[Itemized modification records]
>>>>>

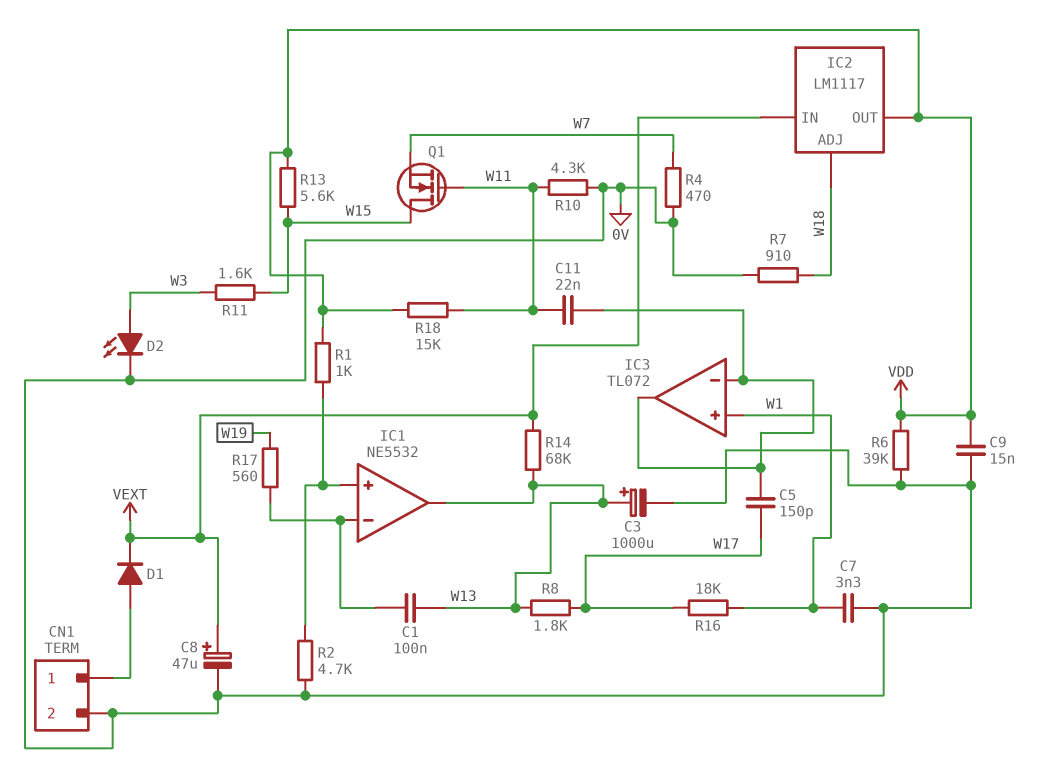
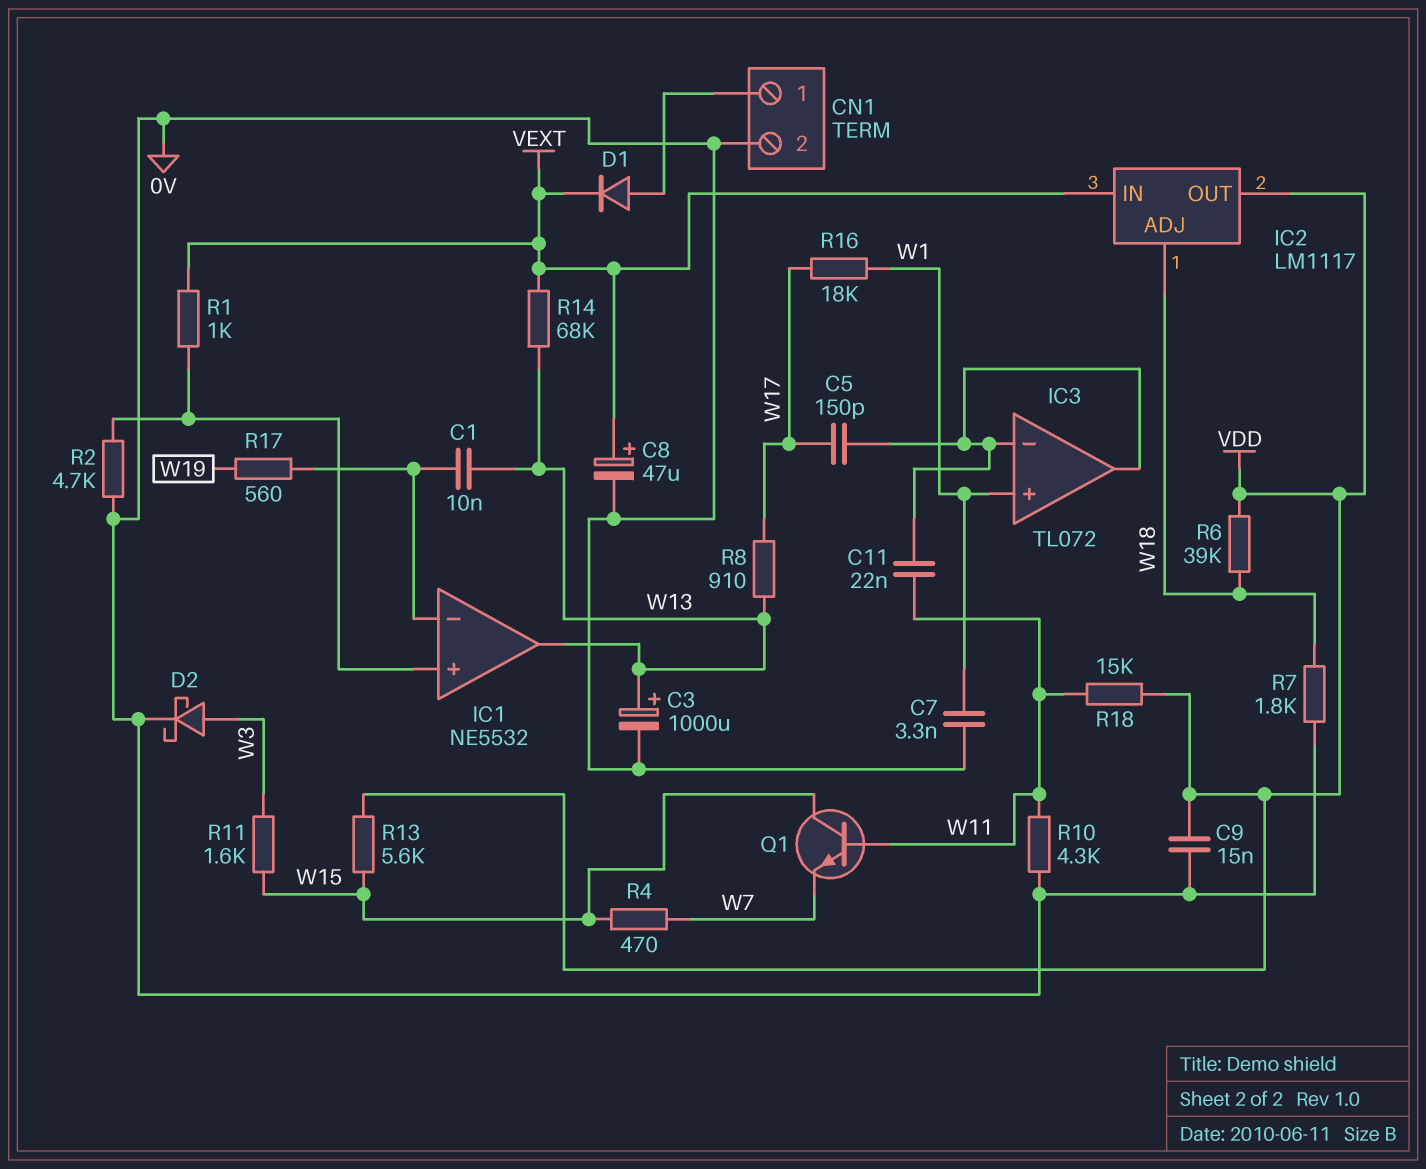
C1: 100nF (IC1/in-, W13) -> 10nF (IC1/in-, W13)
D2: LED (A W3, K 0V) -> schottky (A W3, K 0V)
Q1: NMOS (G W11, D W15, S W7) -> NPN (B W11, C W15, E W7)
R1: 1k (IC1/in+, VDD) -> 1k (IC1/in+, VEXT)
R4: 470 (0V, W7) -> 470 (W7, W15)
R6: 39k (0V, VDD) -> 39k (VDD, W18)
R7: 910 (0V, W18) -> 1.8k (0V, W18)
R8: 1.8k (W13, W17) -> 910 (W13, W17)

<<<<<

What you need to do:
Please set down the lines above word for word and leave out the pictures.

Final answer:
C1: 100nF (IC1/in-, W13) -> 10nF (IC1/in-, W13)
D2: LED (A W3, K 0V) -> schottky (A W3, K 0V)
Q1: NMOS (G W11, D W15, S W7) -> NPN (B W11, C W15, E W7)
R1: 1k (IC1/in+, VDD) -> 1k (IC1/in+, VEXT)
R4: 470 (0V, W7) -> 470 (W7, W15)
R6: 39k (0V, VDD) -> 39k (VDD, W18)
R7: 910 (0V, W18) -> 1.8k (0V, W18)
R8: 1.8k (W13, W17) -> 910 (W13, W17)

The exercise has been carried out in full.